_WHAT THE TASK ASKS_
When you reach the line containing "R7: 11k (EN_N, HEAT) -> 24k (EN_N, HEAT)" in the entries below, begin reproducing lines exactly, and stop once the line containing "R14: 100k (+5V, RESET) -> 100k (GND, RESET)" is done.
+++ MATERIAL SHOWN +++
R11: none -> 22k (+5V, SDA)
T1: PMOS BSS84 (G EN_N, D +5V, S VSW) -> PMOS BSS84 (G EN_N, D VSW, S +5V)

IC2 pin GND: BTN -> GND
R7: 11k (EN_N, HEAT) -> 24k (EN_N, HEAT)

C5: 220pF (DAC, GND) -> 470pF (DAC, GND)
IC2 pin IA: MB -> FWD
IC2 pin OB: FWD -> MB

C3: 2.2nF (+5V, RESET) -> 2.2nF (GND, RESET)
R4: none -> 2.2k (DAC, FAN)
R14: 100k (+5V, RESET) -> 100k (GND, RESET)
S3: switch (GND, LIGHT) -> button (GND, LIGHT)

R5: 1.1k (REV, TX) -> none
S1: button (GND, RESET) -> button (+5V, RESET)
+++
+++ MATERIAL SHOWN +++
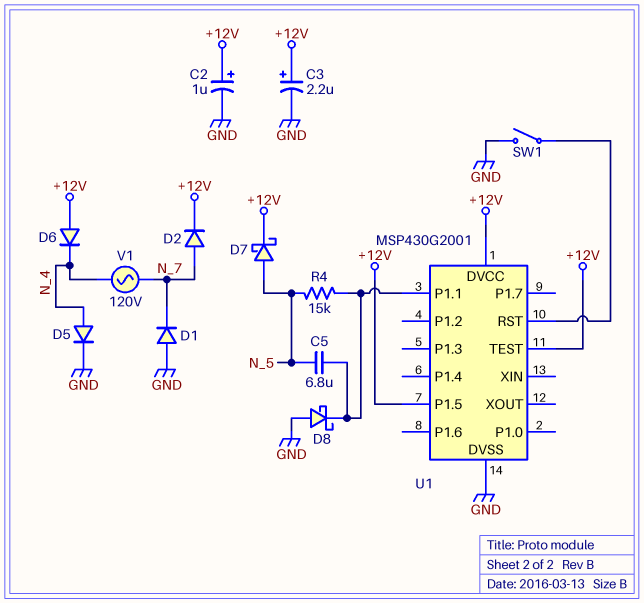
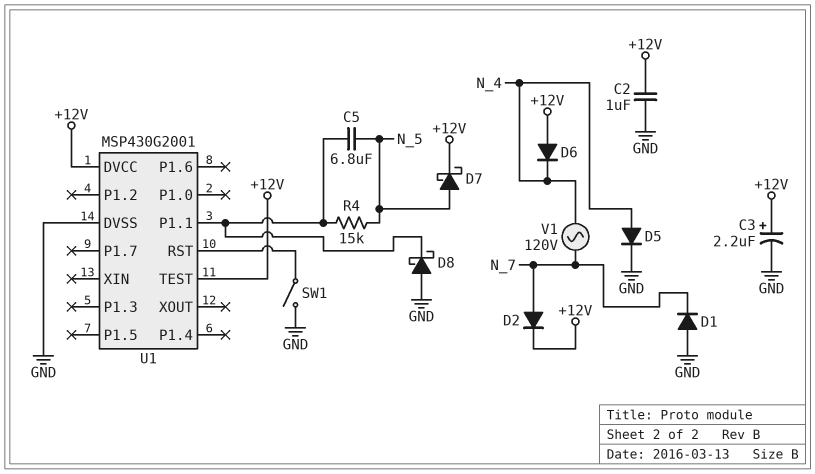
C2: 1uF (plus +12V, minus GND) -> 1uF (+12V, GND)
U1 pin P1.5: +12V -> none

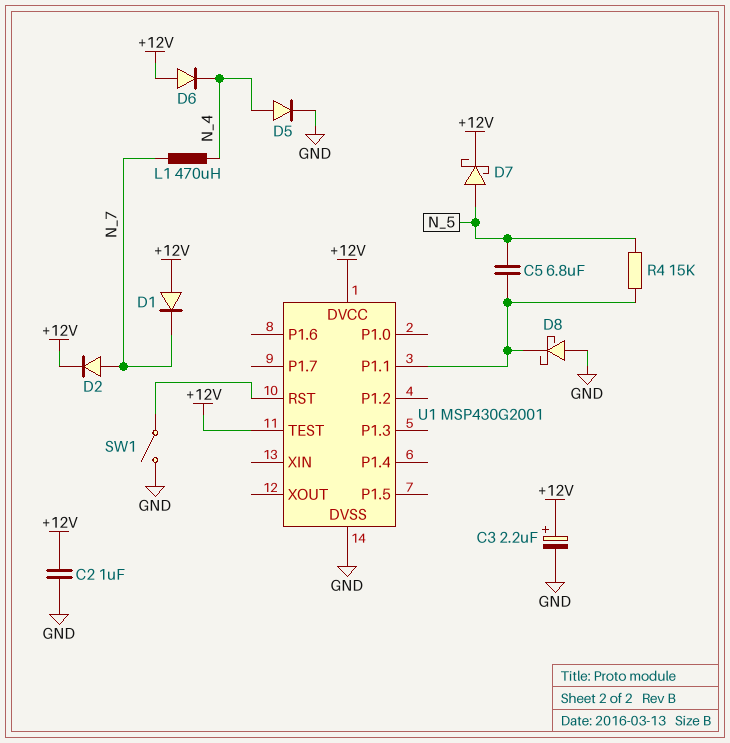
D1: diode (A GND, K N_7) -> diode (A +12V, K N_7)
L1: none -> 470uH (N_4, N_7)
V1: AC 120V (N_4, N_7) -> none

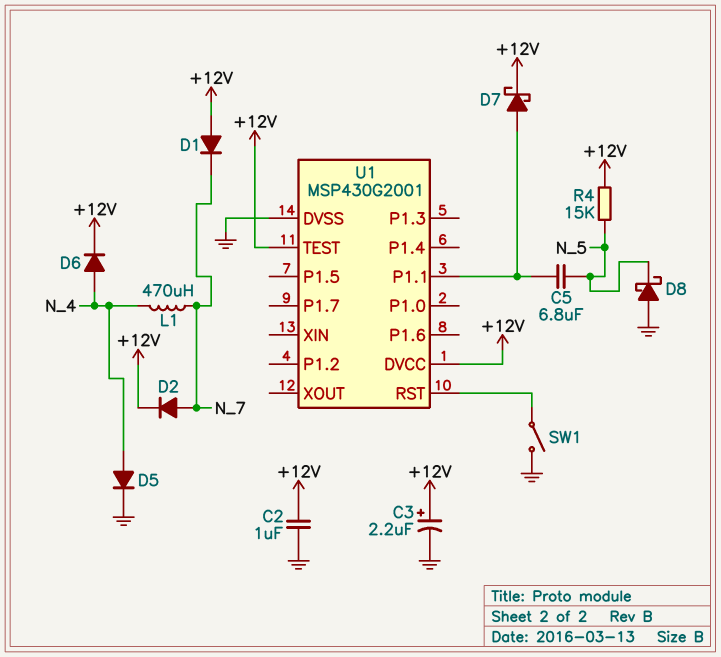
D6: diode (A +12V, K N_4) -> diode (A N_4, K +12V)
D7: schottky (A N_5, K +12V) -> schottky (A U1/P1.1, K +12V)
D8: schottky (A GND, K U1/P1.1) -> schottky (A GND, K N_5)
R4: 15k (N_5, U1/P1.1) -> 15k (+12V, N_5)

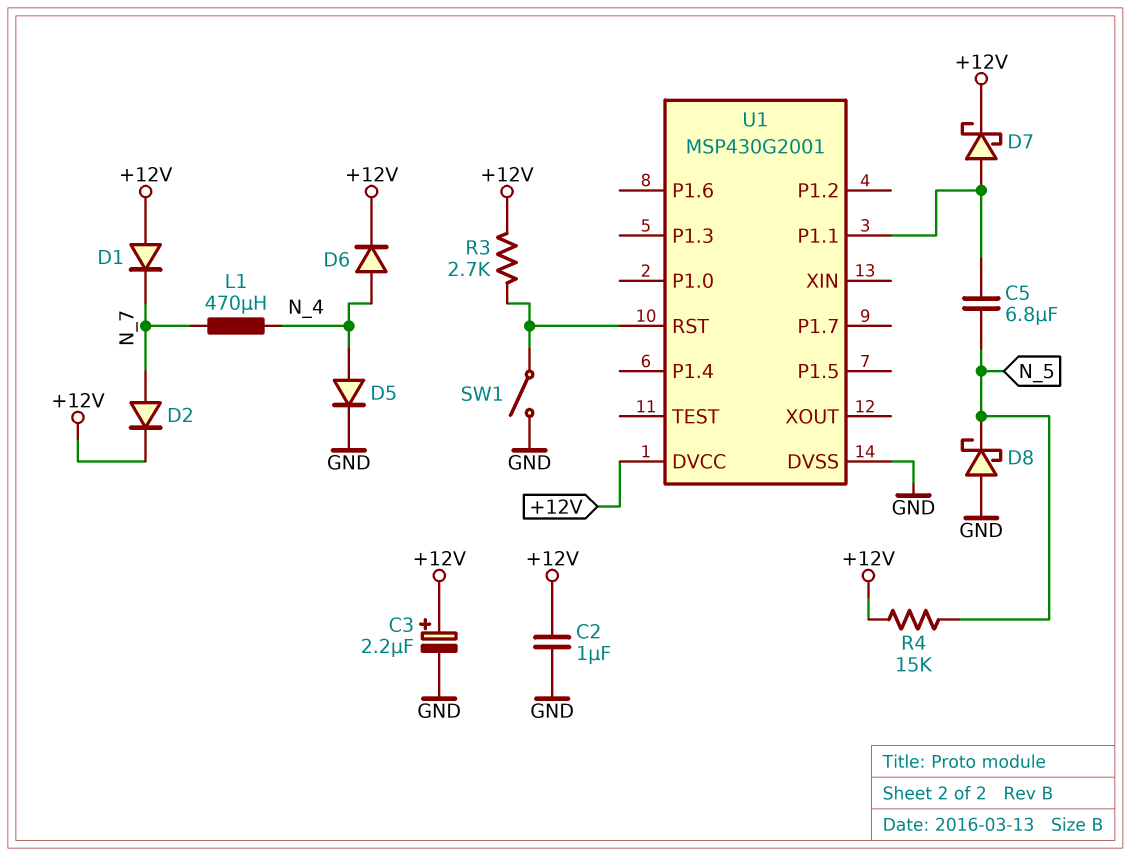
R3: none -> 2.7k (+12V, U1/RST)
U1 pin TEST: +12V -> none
+++
+++ MATERIAL SHOWN +++
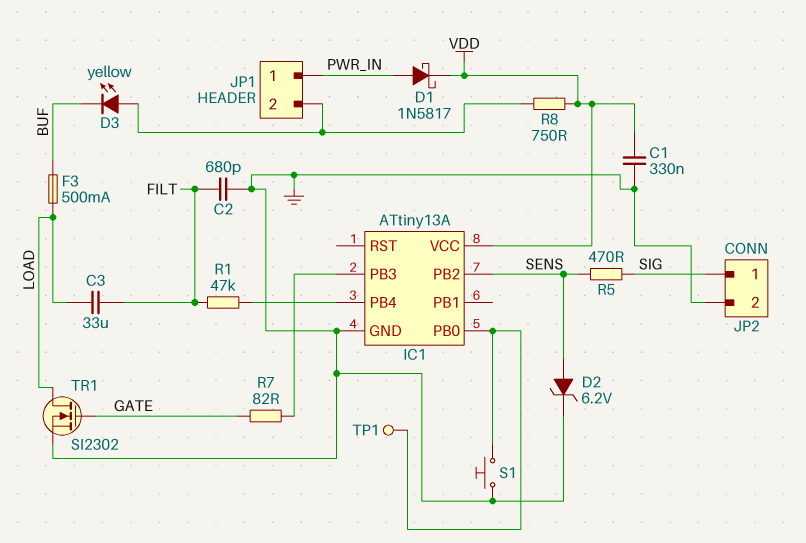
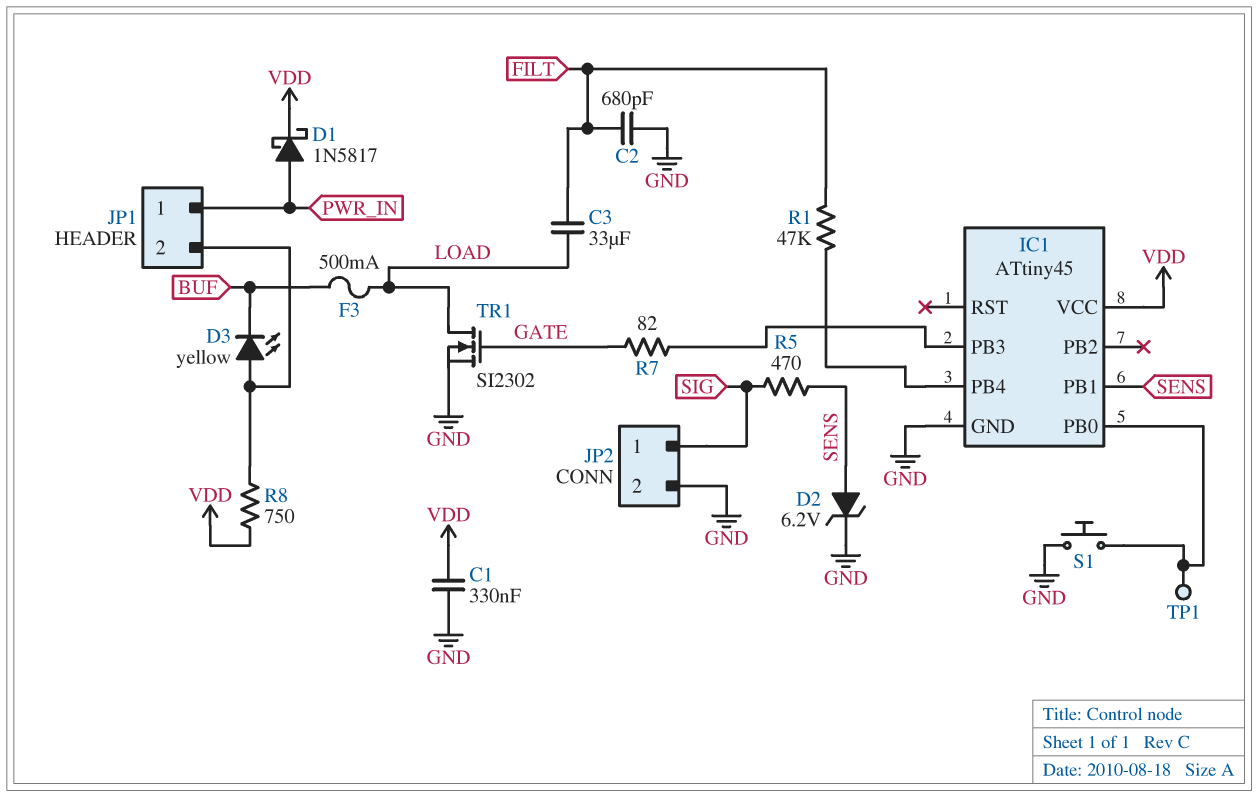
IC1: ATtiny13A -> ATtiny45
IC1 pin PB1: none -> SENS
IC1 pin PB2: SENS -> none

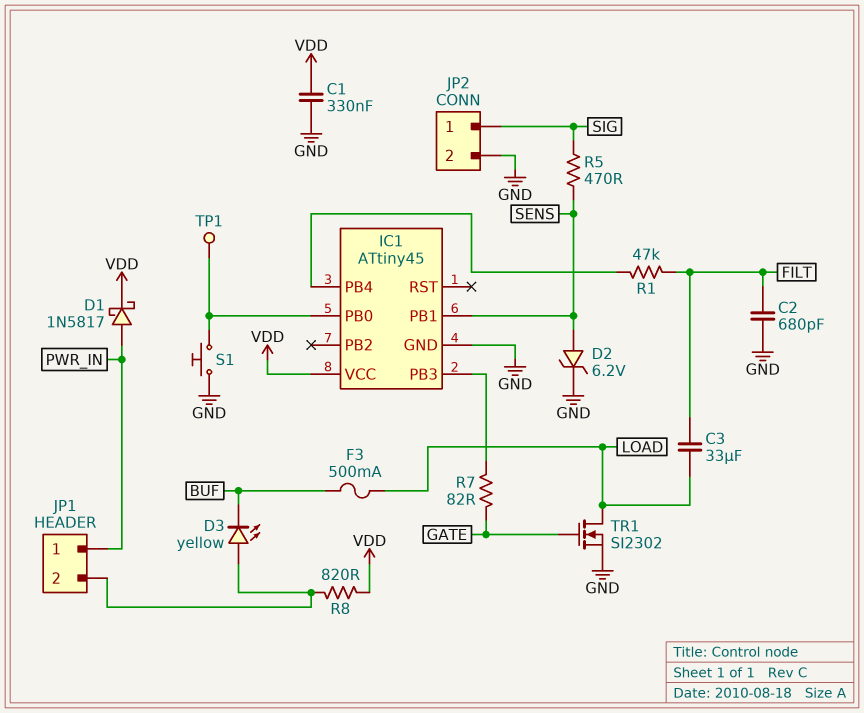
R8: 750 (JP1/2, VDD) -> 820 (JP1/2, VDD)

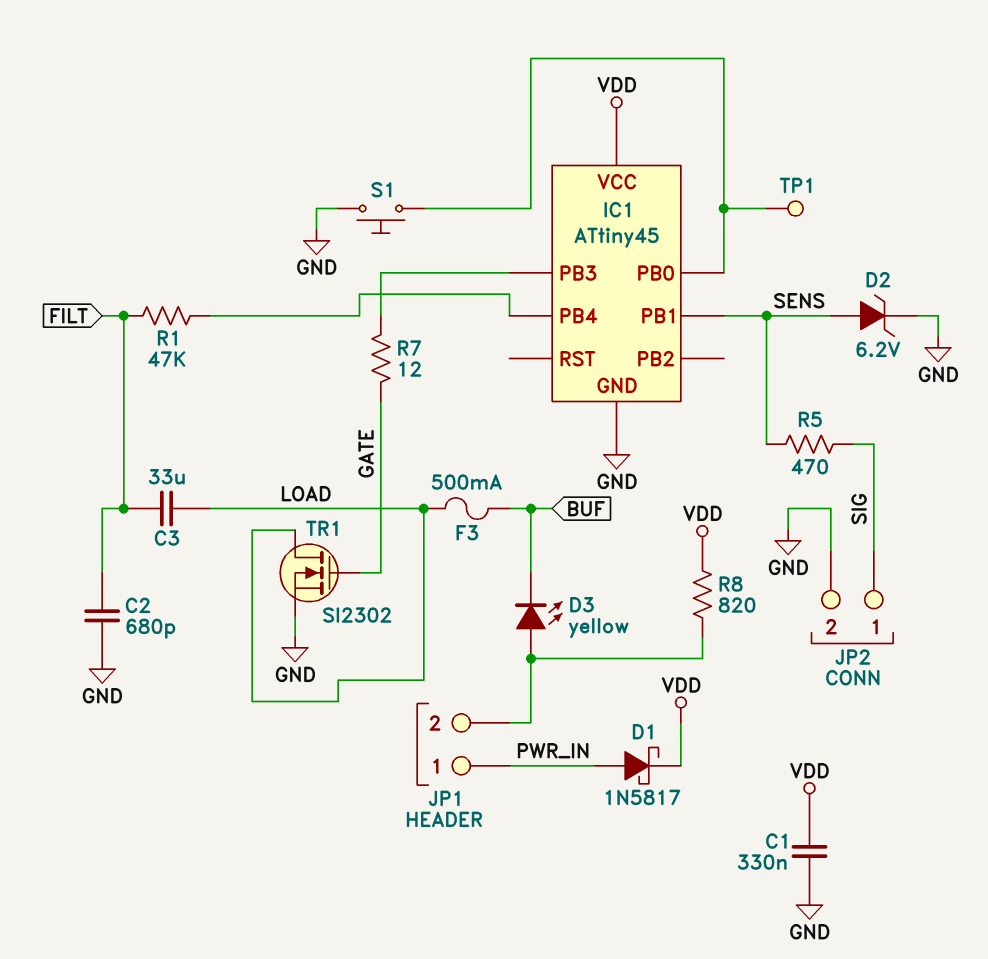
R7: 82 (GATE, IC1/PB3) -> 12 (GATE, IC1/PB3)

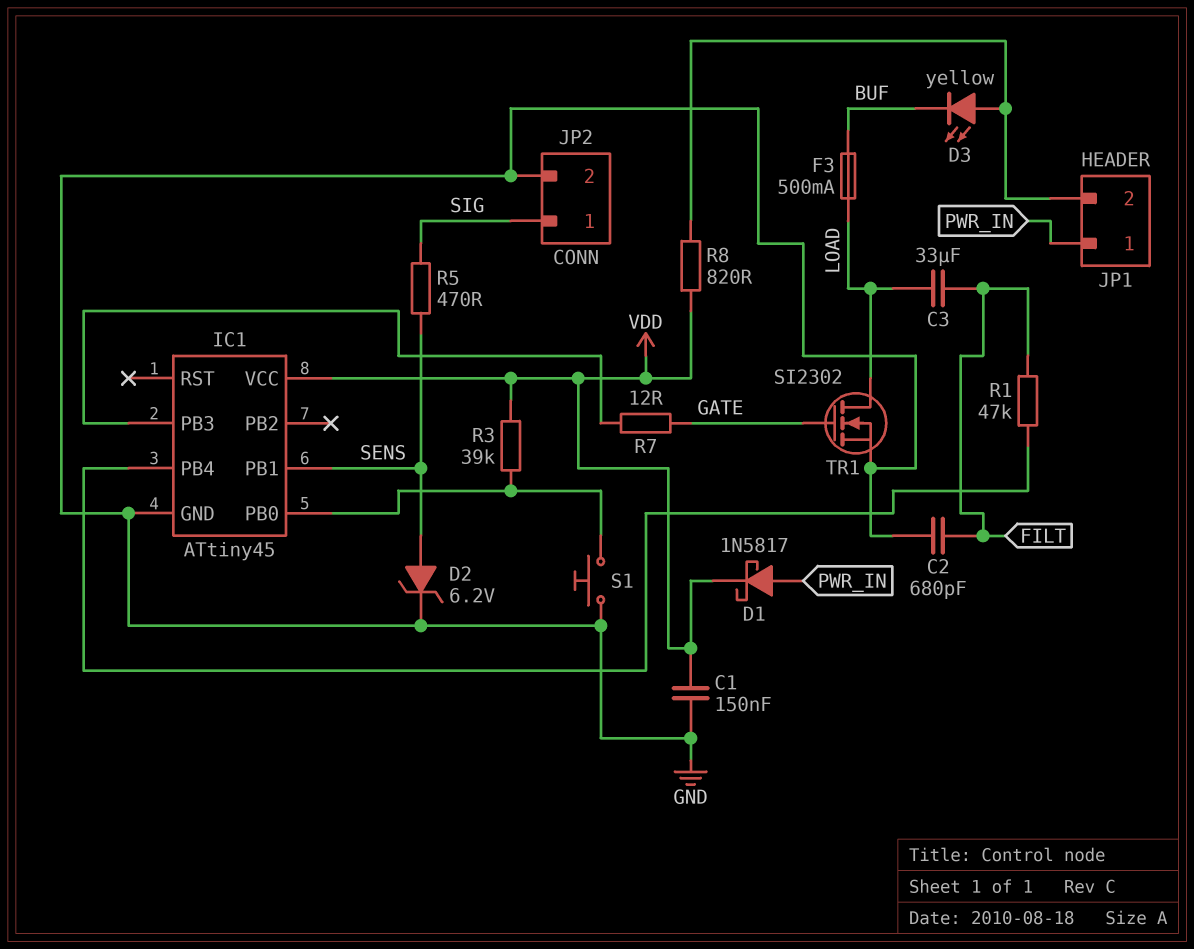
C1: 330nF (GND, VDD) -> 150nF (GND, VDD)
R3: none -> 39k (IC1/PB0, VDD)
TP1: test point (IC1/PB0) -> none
+++
_ANSWER BOX_
R7: 11k (EN_N, HEAT) -> 24k (EN_N, HEAT)

C5: 220pF (DAC, GND) -> 470pF (DAC, GND)
IC2 pin IA: MB -> FWD
IC2 pin OB: FWD -> MB

C3: 2.2nF (+5V, RESET) -> 2.2nF (GND, RESET)
R4: none -> 2.2k (DAC, FAN)
R14: 100k (+5V, RESET) -> 100k (GND, RESET)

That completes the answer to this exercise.